§ Exercise instructions: Once you find the line with "black spray bottle: 8 -> 6" in the data below, transcribe exactly each line from there to the line with "white hammer: 8 -> 9", inclusive, and nothing else. Drop the pictures.

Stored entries
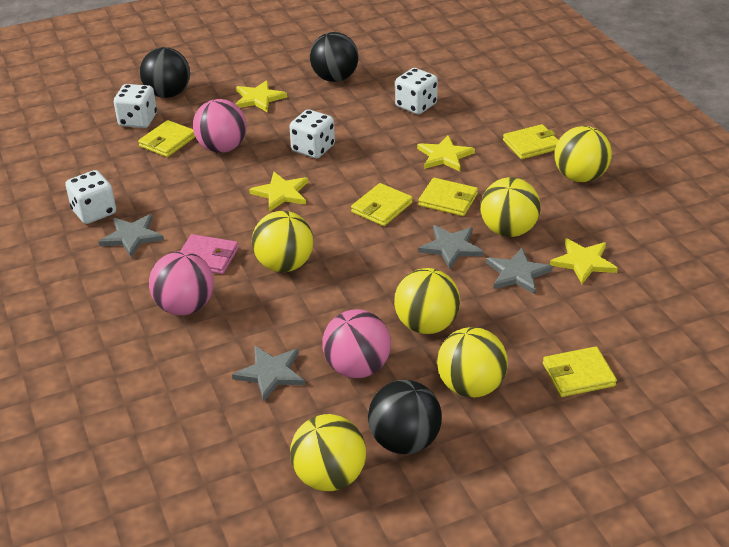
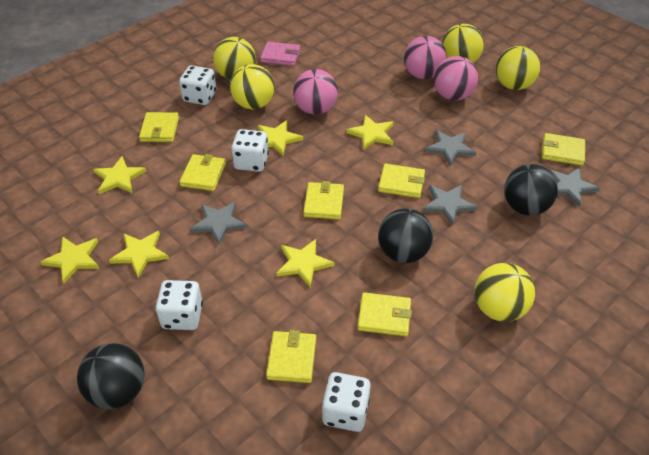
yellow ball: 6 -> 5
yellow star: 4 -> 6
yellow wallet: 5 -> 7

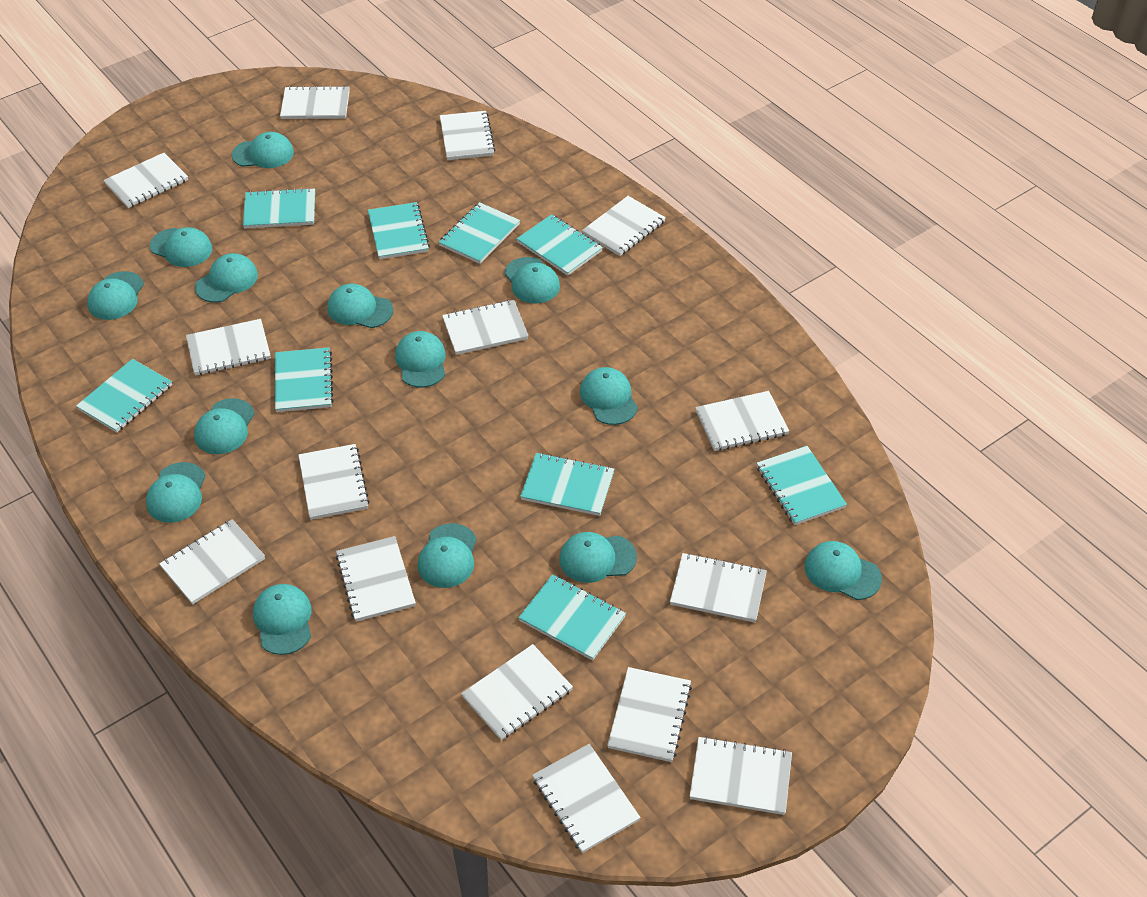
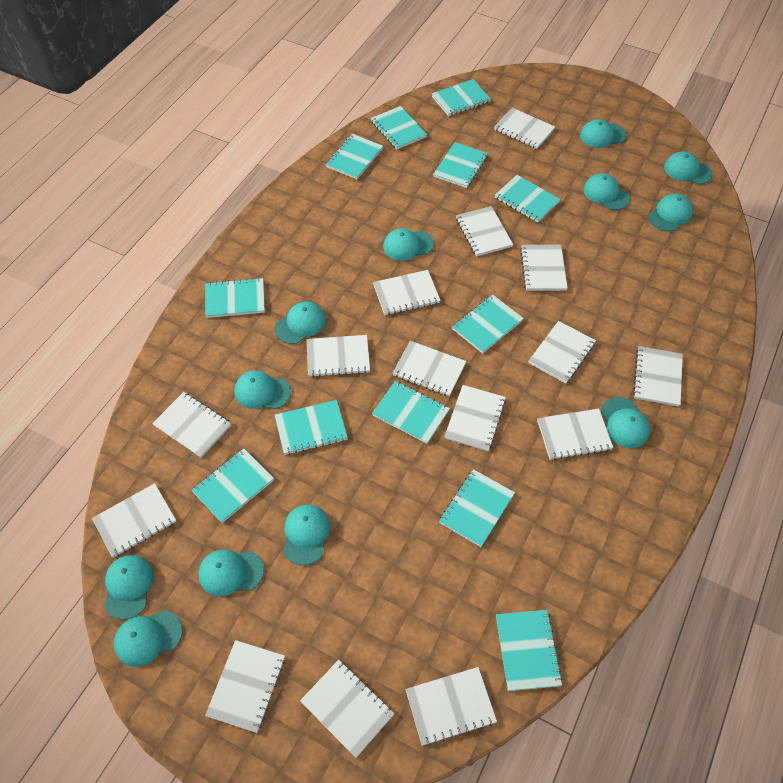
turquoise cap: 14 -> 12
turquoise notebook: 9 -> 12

--

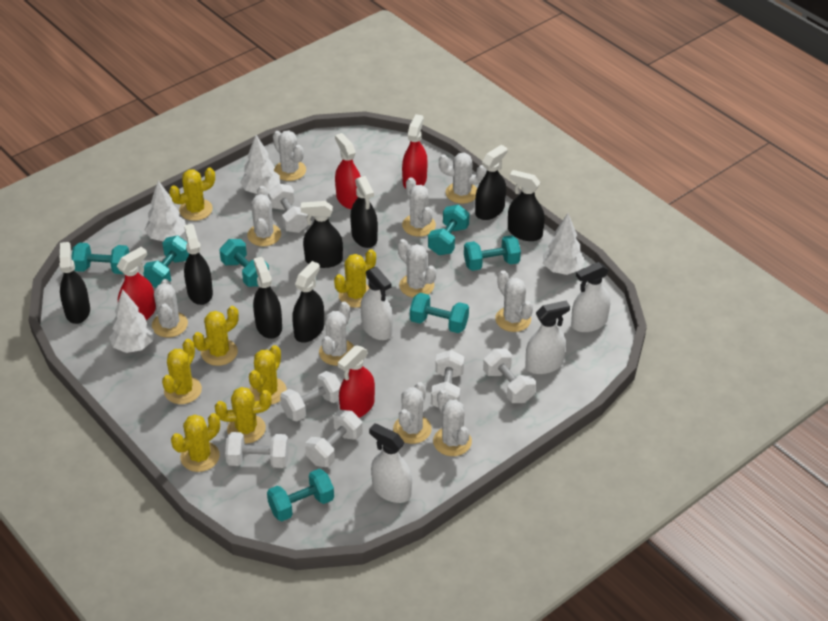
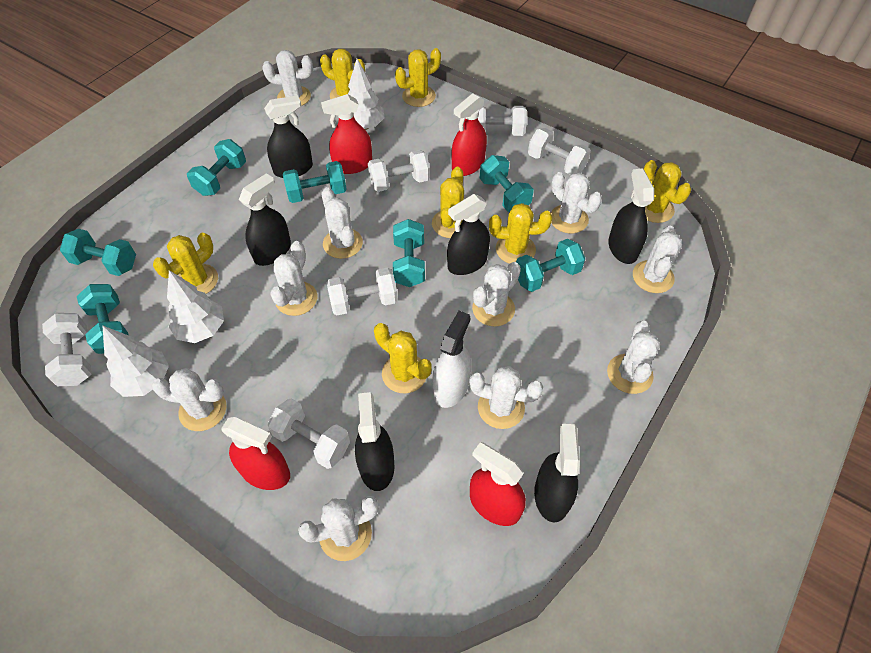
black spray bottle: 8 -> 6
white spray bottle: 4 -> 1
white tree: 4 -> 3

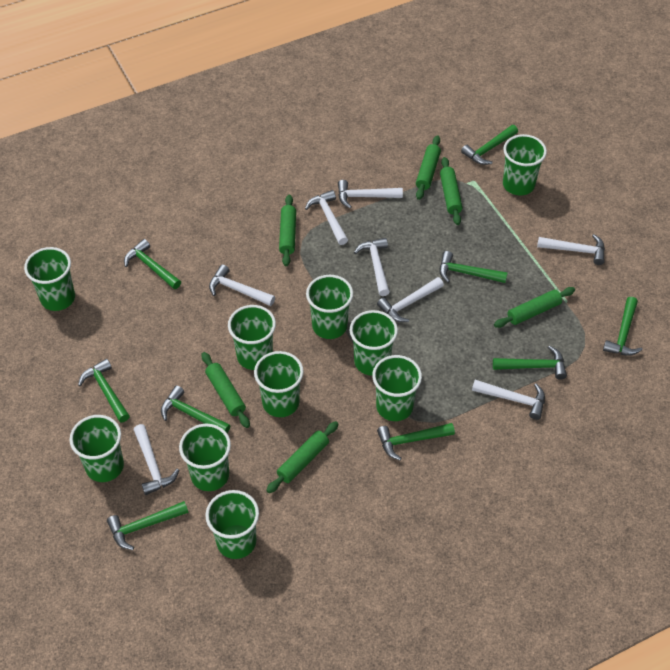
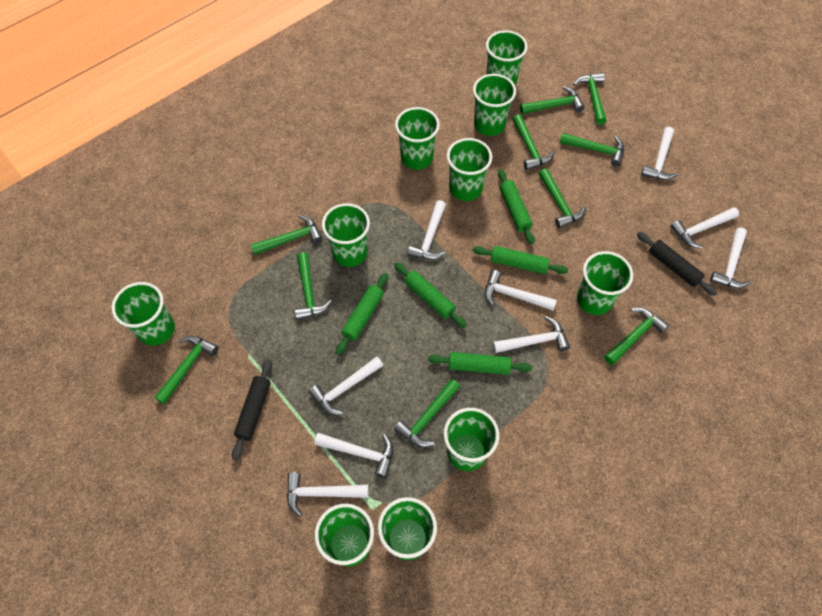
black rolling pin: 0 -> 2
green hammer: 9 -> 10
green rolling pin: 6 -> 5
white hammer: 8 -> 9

§ Answer for the task:
black spray bottle: 8 -> 6
white spray bottle: 4 -> 1
white tree: 4 -> 3

black rolling pin: 0 -> 2
green hammer: 9 -> 10
green rolling pin: 6 -> 5
white hammer: 8 -> 9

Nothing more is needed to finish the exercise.